### Required work
Once you find the line that contains "DRIVER3 pin IN1: D4 -> D5", write out that line and every line after it to the end of the records, exactly and with nothing else.

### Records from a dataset
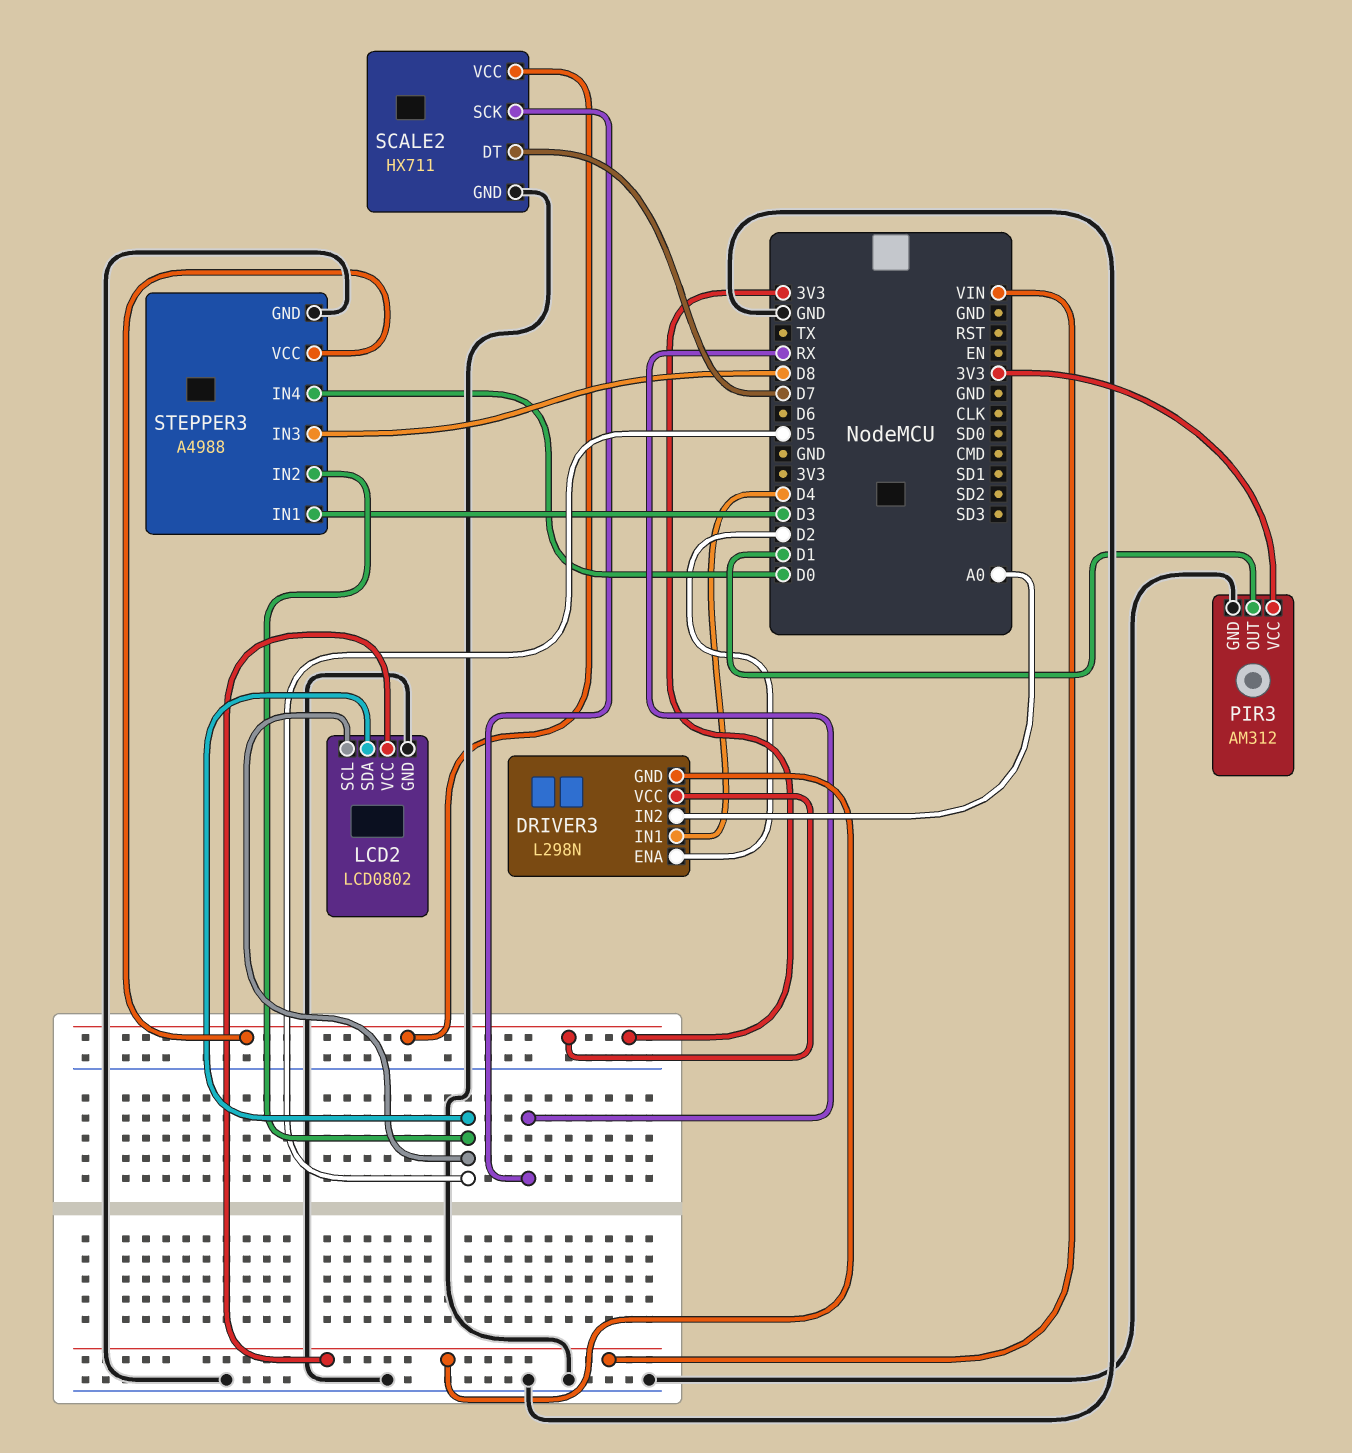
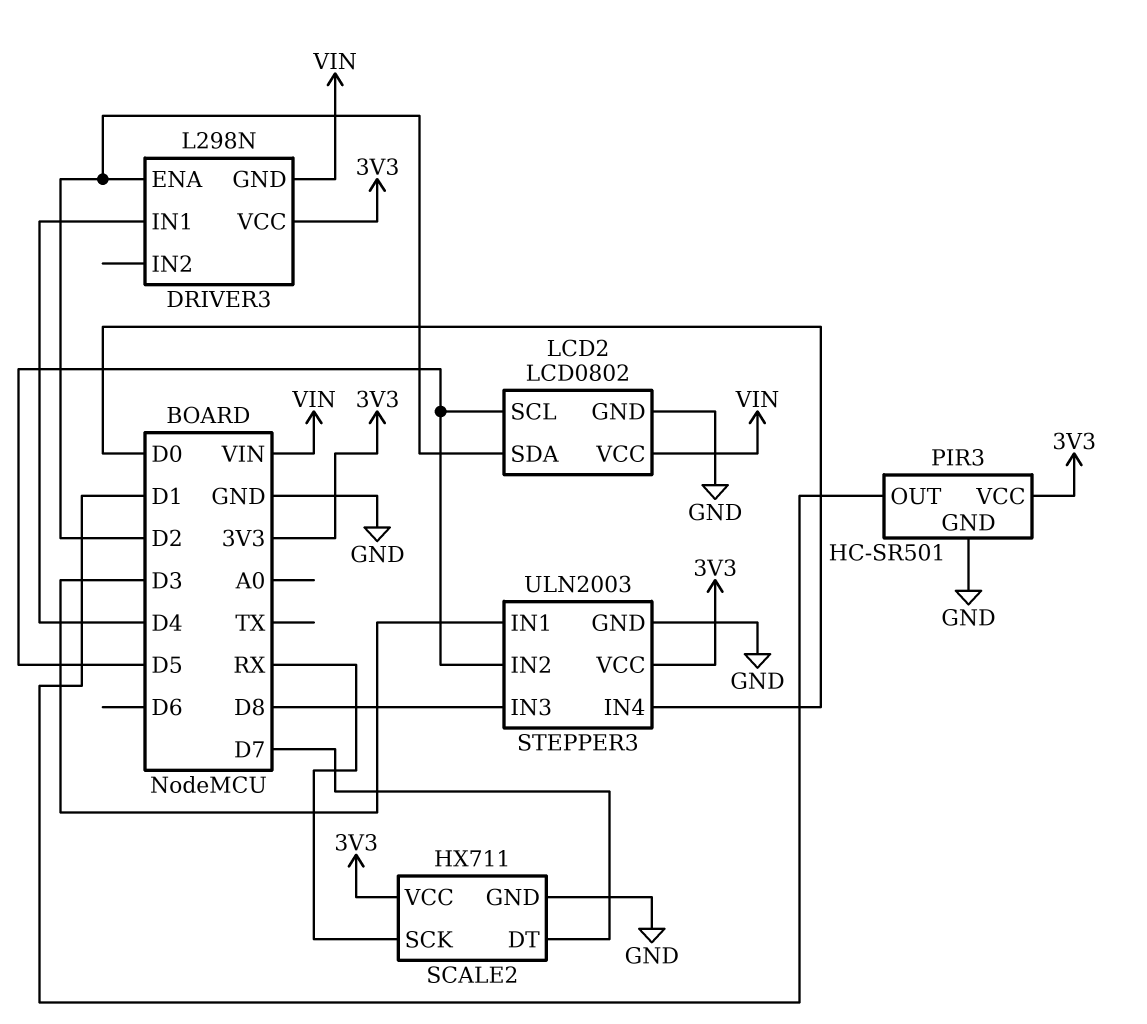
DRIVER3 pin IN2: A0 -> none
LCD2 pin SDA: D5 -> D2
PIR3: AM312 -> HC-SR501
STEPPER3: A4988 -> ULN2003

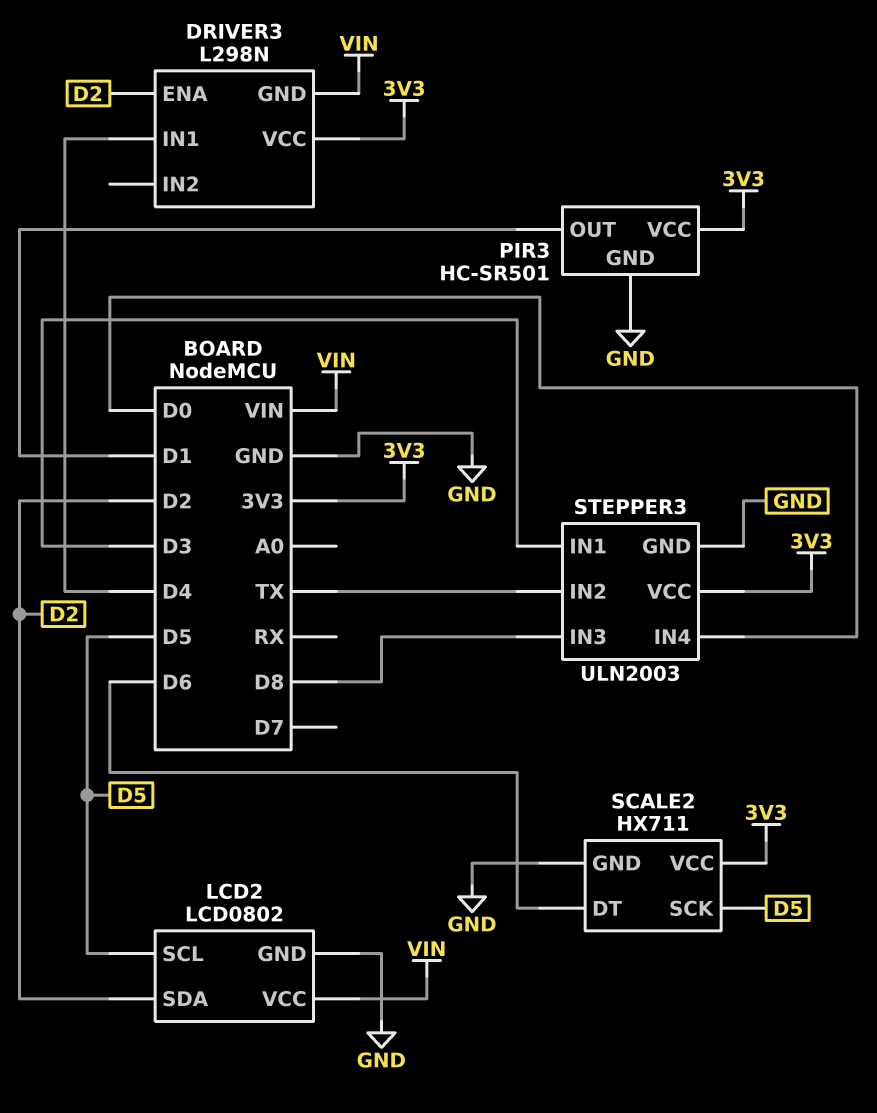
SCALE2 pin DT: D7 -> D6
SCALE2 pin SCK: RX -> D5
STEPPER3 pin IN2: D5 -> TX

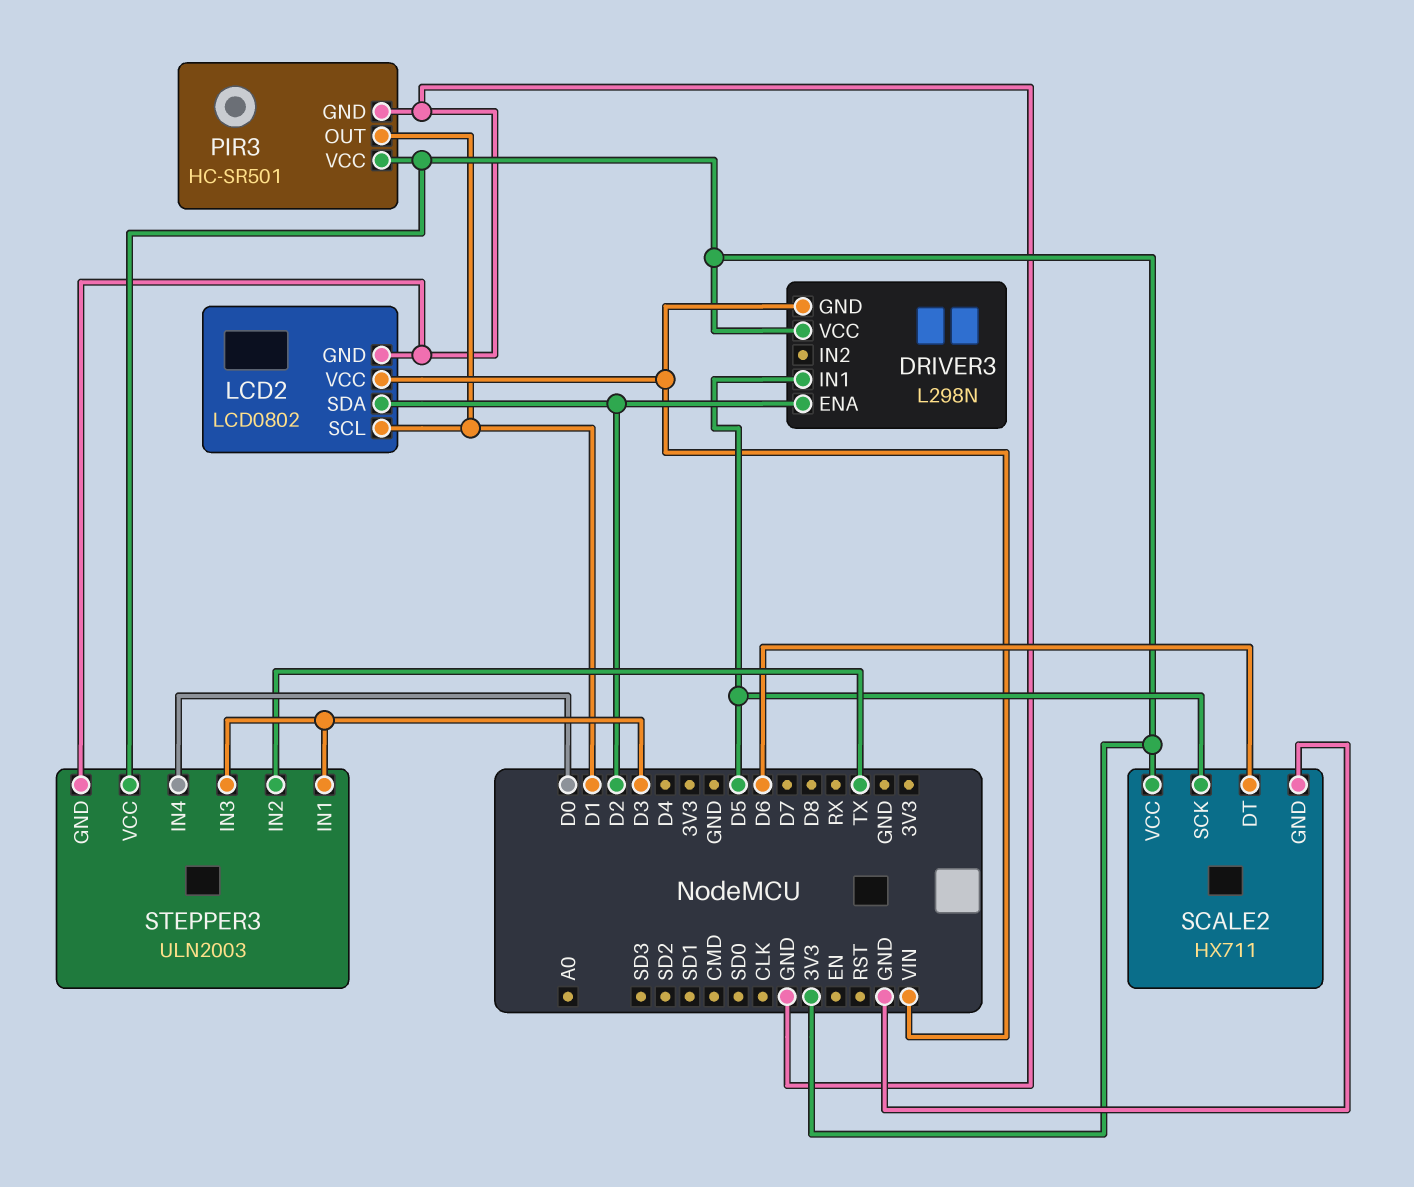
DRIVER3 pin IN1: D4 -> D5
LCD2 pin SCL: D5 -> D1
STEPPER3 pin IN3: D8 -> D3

### Solution for this problem
DRIVER3 pin IN1: D4 -> D5
LCD2 pin SCL: D5 -> D1
STEPPER3 pin IN3: D8 -> D3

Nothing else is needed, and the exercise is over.